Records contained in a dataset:
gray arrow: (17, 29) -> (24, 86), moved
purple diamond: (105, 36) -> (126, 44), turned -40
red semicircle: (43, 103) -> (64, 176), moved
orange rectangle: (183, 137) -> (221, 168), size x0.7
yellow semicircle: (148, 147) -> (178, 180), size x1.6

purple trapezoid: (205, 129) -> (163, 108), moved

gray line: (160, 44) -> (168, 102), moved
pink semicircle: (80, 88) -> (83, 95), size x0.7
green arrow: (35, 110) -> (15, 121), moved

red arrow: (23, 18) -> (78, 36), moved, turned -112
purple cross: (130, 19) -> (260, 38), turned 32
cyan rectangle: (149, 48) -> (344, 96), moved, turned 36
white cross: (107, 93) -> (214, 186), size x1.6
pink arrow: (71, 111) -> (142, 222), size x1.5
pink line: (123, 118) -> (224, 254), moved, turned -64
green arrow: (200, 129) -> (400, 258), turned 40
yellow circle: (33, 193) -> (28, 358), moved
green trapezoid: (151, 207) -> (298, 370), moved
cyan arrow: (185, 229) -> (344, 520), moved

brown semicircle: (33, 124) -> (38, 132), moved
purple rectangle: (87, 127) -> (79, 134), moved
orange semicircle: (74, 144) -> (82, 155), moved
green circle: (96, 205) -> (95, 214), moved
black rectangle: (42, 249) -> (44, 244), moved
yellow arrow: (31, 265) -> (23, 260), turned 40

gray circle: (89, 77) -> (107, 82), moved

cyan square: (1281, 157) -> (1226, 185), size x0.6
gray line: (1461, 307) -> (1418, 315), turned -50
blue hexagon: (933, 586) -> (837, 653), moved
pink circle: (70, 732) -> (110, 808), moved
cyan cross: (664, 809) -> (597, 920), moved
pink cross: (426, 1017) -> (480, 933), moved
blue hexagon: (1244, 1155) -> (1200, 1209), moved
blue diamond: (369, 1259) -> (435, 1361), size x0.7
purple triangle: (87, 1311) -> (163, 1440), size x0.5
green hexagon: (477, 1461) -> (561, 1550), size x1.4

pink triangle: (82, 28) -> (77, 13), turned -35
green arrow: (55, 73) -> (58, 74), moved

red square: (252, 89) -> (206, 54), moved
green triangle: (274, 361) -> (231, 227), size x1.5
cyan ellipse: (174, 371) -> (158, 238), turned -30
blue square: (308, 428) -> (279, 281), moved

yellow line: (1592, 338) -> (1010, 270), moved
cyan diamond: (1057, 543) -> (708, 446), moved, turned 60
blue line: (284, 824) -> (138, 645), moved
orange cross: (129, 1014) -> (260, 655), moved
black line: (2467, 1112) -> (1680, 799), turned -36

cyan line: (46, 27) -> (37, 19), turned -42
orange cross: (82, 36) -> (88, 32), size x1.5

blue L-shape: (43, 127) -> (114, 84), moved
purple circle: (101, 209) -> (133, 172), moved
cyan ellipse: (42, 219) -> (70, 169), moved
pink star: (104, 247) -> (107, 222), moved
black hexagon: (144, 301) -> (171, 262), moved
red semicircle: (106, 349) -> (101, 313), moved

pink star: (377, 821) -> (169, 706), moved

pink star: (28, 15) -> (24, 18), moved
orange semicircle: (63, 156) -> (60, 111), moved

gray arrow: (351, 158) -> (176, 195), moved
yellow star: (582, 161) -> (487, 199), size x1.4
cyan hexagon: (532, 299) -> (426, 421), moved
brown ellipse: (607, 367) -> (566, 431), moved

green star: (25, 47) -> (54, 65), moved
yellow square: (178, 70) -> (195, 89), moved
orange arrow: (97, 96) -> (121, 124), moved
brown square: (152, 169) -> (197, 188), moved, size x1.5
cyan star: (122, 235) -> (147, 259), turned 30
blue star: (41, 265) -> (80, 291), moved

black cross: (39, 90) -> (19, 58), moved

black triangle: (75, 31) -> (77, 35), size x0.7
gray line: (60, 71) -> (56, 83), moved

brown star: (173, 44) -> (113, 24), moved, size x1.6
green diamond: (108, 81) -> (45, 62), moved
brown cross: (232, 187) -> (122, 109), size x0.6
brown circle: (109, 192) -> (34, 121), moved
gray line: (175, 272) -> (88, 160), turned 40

WHAT NEEDS TO BE DONE -> Once you find the string "purple" in a line of the records, copy that line.

ANSWER BOX ->
purple diamond: (105, 36) -> (126, 44), turned -40
purple trapezoid: (205, 129) -> (163, 108), moved
purple cross: (130, 19) -> (260, 38), turned 32
purple rectangle: (87, 127) -> (79, 134), moved
purple triangle: (87, 1311) -> (163, 1440), size x0.5
purple circle: (101, 209) -> (133, 172), moved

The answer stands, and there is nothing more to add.